● EXTRACTED INFORMATION
>>>>

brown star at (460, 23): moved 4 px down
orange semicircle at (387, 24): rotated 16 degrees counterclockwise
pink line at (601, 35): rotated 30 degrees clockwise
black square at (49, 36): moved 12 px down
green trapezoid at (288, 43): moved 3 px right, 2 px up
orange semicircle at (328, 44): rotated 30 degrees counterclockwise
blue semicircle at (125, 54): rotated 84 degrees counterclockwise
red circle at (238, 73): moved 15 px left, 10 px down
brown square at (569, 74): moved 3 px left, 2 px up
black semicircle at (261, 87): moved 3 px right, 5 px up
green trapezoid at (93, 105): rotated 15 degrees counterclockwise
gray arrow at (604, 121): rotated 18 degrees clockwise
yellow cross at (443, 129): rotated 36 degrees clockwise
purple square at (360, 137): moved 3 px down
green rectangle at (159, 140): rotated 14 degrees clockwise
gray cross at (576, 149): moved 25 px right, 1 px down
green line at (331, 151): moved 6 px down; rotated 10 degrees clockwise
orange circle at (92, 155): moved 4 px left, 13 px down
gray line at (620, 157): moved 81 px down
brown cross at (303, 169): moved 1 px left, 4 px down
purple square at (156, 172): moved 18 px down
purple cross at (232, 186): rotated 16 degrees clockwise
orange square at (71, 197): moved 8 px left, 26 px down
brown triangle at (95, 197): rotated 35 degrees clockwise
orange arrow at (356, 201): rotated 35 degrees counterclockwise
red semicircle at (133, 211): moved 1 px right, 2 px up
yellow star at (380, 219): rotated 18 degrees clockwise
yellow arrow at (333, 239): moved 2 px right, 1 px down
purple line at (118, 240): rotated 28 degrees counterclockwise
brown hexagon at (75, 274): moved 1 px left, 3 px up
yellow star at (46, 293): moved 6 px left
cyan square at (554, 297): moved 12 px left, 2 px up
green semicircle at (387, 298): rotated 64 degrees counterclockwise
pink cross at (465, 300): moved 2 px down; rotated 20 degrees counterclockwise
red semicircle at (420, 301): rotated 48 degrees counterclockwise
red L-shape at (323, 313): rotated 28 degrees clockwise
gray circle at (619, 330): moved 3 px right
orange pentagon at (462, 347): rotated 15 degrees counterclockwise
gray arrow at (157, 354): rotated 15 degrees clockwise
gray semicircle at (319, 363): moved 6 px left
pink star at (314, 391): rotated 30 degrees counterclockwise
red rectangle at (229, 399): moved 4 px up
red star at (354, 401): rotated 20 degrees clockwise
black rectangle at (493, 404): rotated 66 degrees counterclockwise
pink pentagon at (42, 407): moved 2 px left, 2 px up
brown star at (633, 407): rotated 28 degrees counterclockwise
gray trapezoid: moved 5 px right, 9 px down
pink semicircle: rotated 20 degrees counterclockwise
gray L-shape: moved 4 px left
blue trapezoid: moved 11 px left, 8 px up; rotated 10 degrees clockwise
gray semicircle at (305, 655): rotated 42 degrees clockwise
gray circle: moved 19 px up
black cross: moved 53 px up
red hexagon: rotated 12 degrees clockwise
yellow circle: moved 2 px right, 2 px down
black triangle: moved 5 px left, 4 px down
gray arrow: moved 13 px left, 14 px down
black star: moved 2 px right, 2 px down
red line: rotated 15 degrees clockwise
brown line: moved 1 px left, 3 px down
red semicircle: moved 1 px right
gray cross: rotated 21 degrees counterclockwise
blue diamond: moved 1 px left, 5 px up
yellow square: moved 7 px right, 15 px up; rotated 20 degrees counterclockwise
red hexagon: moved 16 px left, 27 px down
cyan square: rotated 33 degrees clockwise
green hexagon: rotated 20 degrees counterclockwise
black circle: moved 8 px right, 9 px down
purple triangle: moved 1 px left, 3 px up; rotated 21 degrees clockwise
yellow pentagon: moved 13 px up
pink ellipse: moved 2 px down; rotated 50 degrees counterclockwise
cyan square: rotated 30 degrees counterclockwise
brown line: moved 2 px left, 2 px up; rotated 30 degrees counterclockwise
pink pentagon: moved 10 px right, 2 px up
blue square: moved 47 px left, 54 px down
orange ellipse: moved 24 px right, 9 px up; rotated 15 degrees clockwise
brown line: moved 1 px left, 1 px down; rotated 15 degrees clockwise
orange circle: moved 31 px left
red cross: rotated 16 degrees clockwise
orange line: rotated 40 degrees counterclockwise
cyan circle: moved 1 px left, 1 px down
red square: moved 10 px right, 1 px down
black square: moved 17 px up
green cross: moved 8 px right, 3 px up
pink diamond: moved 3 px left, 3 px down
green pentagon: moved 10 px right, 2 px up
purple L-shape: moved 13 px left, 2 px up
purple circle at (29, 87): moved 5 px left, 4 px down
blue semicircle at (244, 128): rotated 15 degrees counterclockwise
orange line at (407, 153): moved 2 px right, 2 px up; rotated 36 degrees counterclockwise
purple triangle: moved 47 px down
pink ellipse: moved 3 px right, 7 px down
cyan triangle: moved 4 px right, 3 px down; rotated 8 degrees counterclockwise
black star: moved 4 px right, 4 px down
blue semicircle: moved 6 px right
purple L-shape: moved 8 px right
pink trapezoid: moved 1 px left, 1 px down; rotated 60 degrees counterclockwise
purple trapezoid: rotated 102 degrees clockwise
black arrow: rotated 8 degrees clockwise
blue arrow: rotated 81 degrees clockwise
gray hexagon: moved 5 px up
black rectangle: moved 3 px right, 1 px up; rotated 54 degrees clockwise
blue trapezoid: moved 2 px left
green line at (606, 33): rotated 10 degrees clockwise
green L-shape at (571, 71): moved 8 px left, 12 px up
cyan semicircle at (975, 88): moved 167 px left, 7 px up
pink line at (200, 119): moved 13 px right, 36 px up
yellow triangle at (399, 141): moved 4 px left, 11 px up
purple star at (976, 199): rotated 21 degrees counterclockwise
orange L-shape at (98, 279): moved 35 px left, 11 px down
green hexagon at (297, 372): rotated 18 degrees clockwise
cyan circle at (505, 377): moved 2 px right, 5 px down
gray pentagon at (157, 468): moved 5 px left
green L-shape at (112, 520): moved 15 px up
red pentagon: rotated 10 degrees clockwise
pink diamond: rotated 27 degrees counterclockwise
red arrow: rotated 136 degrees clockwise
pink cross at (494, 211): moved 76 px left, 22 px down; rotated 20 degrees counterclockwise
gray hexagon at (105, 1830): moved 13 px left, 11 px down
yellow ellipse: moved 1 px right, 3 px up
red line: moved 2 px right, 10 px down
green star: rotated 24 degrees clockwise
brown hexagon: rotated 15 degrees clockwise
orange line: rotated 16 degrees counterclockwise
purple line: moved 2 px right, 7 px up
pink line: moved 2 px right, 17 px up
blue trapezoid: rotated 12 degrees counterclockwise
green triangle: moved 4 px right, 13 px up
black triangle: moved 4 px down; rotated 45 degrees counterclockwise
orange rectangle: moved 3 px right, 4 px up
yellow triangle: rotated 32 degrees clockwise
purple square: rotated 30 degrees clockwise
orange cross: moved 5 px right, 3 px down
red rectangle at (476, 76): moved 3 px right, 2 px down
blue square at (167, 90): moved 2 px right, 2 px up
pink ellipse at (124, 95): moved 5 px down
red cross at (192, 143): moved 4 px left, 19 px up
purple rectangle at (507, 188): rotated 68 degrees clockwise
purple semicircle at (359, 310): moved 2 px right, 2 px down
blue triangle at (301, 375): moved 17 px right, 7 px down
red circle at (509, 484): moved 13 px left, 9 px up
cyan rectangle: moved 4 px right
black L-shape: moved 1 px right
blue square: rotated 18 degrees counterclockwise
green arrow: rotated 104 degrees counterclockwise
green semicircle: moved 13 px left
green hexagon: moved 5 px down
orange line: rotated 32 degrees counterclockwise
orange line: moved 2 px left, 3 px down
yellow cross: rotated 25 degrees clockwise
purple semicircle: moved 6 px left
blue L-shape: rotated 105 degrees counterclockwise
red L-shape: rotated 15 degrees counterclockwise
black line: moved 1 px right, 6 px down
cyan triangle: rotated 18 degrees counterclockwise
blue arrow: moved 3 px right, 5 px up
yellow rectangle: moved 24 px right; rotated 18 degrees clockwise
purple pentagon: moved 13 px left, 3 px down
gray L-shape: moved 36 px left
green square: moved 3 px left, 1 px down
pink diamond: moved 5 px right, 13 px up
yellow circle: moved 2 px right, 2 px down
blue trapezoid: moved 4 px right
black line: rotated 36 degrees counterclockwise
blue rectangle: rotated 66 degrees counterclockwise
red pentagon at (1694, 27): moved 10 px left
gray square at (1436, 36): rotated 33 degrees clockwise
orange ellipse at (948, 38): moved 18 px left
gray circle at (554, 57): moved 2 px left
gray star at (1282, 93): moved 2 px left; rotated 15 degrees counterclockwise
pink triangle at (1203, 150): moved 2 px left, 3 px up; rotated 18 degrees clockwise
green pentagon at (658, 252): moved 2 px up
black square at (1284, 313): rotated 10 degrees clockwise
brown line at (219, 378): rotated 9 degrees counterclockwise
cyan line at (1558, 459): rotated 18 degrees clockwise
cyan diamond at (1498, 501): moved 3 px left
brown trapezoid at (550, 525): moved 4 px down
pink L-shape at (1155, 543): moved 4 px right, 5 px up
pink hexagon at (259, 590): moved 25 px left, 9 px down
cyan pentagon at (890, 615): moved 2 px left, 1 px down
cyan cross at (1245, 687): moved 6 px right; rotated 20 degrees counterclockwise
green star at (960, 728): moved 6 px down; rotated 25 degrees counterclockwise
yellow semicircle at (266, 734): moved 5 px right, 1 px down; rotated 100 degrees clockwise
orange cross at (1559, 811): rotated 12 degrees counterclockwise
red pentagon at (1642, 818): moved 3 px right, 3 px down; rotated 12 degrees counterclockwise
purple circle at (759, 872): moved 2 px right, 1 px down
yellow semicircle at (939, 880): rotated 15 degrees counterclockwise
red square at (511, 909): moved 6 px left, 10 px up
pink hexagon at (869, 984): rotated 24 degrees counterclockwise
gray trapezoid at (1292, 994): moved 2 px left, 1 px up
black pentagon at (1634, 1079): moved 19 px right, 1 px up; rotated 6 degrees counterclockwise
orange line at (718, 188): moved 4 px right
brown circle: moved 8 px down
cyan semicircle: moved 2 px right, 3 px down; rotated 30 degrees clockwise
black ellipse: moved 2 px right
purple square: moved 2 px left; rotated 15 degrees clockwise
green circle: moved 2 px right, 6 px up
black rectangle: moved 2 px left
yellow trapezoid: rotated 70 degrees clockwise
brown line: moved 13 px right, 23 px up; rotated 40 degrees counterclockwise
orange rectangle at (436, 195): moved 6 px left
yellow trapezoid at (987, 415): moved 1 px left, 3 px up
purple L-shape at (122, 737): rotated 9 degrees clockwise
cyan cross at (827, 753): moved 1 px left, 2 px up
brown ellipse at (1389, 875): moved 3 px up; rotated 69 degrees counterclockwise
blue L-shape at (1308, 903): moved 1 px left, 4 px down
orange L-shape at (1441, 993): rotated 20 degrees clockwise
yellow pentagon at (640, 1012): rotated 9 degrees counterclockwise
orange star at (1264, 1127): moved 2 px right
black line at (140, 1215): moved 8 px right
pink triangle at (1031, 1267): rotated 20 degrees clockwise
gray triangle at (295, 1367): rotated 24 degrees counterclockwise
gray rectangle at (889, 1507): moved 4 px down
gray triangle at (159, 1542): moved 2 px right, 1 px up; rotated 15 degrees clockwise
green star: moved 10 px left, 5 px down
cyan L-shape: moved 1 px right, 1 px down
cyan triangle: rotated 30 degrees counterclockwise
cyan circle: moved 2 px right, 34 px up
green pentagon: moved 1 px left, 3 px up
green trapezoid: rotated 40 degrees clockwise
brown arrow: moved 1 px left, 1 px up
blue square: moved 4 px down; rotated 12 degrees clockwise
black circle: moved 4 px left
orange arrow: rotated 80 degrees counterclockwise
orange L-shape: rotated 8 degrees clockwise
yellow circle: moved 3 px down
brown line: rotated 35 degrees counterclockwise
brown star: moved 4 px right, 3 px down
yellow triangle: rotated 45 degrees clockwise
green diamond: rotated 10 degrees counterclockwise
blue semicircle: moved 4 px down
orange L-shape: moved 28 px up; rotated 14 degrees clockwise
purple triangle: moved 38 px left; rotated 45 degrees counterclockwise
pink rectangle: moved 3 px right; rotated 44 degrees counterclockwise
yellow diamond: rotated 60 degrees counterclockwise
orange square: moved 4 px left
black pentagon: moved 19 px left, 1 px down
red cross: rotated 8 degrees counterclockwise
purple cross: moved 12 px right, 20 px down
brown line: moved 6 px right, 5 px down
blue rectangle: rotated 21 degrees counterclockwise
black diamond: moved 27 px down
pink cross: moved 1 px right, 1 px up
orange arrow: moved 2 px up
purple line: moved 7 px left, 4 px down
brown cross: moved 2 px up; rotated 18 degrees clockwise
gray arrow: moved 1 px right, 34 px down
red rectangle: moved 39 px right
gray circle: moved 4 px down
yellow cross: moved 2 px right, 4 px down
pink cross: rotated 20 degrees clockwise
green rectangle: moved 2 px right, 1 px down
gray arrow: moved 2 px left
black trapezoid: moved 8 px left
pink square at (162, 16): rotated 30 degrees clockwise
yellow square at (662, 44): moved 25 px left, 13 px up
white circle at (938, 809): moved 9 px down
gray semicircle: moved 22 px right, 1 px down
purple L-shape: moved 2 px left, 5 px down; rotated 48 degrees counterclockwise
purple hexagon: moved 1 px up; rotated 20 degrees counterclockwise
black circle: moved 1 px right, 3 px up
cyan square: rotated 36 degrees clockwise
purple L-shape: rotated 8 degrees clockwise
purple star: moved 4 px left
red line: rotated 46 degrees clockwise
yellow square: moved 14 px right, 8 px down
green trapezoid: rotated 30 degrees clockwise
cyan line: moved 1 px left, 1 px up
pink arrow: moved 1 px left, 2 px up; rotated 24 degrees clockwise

<<<<

● TASK INSTRUCTIONS
Can you copy out the entries word for word, starting at the very first one and ending with the line that contains "gray semicircle at (319, 363): moved", and nothing past it?

● TASK OUTPUT
brown star at (460, 23): moved 4 px down
orange semicircle at (387, 24): rotated 16 degrees counterclockwise
pink line at (601, 35): rotated 30 degrees clockwise
black square at (49, 36): moved 12 px down
green trapezoid at (288, 43): moved 3 px right, 2 px up
orange semicircle at (328, 44): rotated 30 degrees counterclockwise
blue semicircle at (125, 54): rotated 84 degrees counterclockwise
red circle at (238, 73): moved 15 px left, 10 px down
brown square at (569, 74): moved 3 px left, 2 px up
black semicircle at (261, 87): moved 3 px right, 5 px up
green trapezoid at (93, 105): rotated 15 degrees counterclockwise
gray arrow at (604, 121): rotated 18 degrees clockwise
yellow cross at (443, 129): rotated 36 degrees clockwise
purple square at (360, 137): moved 3 px down
green rectangle at (159, 140): rotated 14 degrees clockwise
gray cross at (576, 149): moved 25 px right, 1 px down
green line at (331, 151): moved 6 px down; rotated 10 degrees clockwise
orange circle at (92, 155): moved 4 px left, 13 px down
gray line at (620, 157): moved 81 px down
brown cross at (303, 169): moved 1 px left, 4 px down
purple square at (156, 172): moved 18 px down
purple cross at (232, 186): rotated 16 degrees clockwise
orange square at (71, 197): moved 8 px left, 26 px down
brown triangle at (95, 197): rotated 35 degrees clockwise
orange arrow at (356, 201): rotated 35 degrees counterclockwise
red semicircle at (133, 211): moved 1 px right, 2 px up
yellow star at (380, 219): rotated 18 degrees clockwise
yellow arrow at (333, 239): moved 2 px right, 1 px down
purple line at (118, 240): rotated 28 degrees counterclockwise
brown hexagon at (75, 274): moved 1 px left, 3 px up
yellow star at (46, 293): moved 6 px left
cyan square at (554, 297): moved 12 px left, 2 px up
green semicircle at (387, 298): rotated 64 degrees counterclockwise
pink cross at (465, 300): moved 2 px down; rotated 20 degrees counterclockwise
red semicircle at (420, 301): rotated 48 degrees counterclockwise
red L-shape at (323, 313): rotated 28 degrees clockwise
gray circle at (619, 330): moved 3 px right
orange pentagon at (462, 347): rotated 15 degrees counterclockwise
gray arrow at (157, 354): rotated 15 degrees clockwise
gray semicircle at (319, 363): moved 6 px left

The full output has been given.